**Instructions for the task**
The pictures stay out; all of the data is to be printed exactly.

=== Source data ===

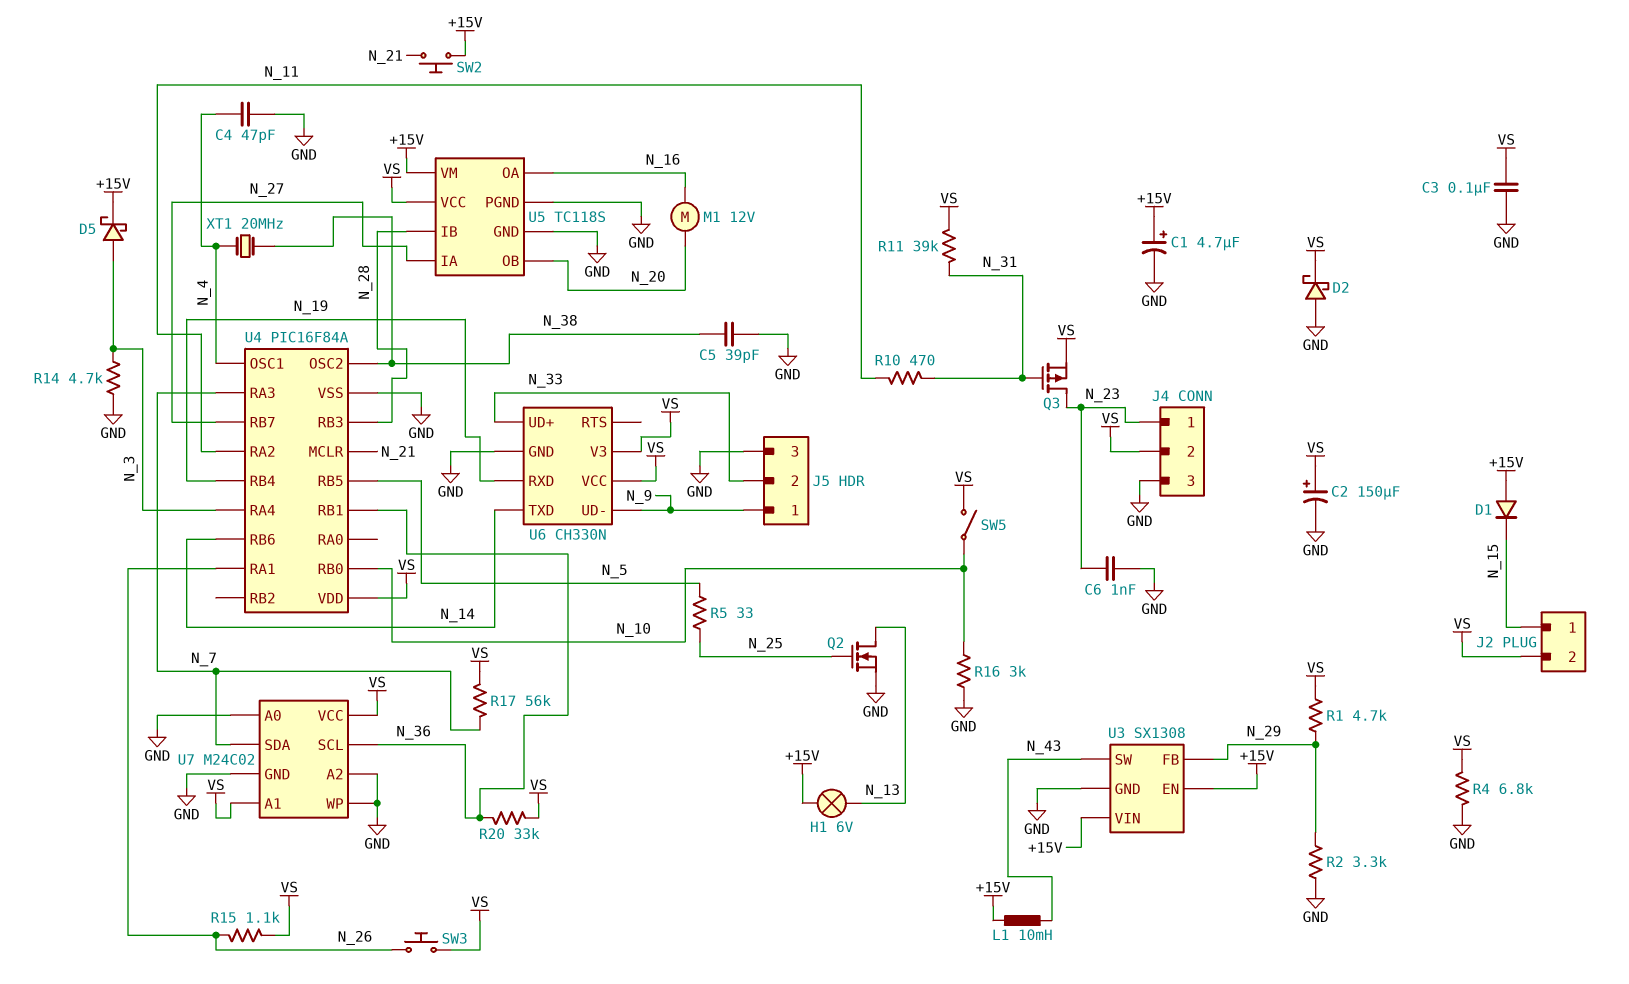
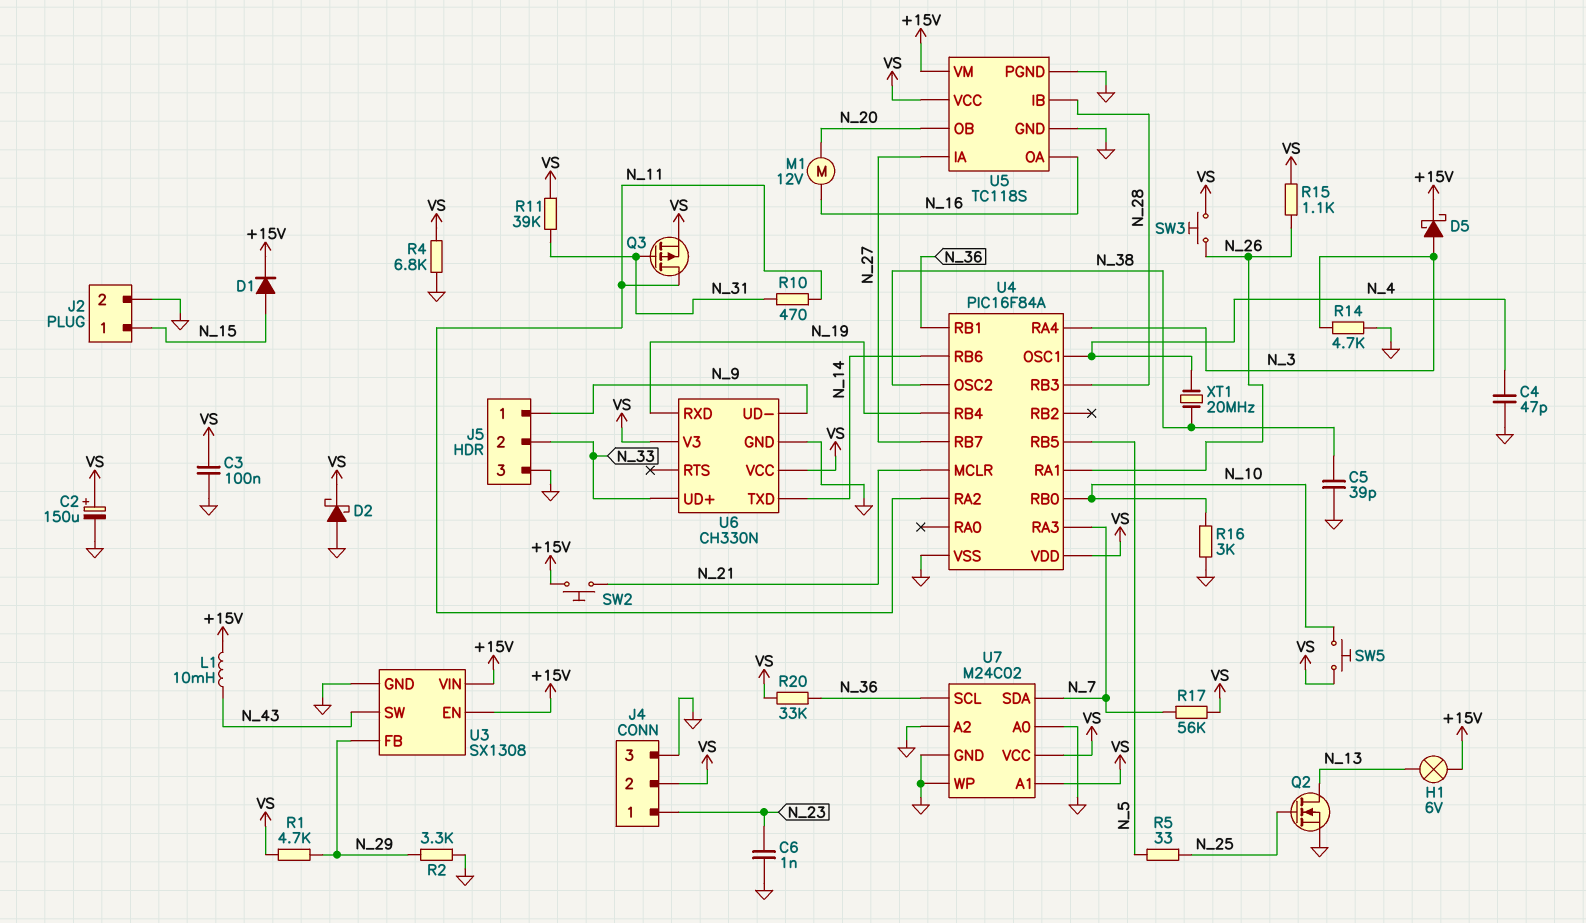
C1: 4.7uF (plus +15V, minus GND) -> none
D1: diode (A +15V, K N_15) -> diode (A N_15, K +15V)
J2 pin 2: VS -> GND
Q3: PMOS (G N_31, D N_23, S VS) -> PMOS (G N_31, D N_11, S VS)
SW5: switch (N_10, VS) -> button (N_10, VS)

===

**Response for this exercise**
C1: 4.7uF (plus +15V, minus GND) -> none
D1: diode (A +15V, K N_15) -> diode (A N_15, K +15V)
J2 pin 2: VS -> GND
Q3: PMOS (G N_31, D N_23, S VS) -> PMOS (G N_31, D N_11, S VS)
SW5: switch (N_10, VS) -> button (N_10, VS)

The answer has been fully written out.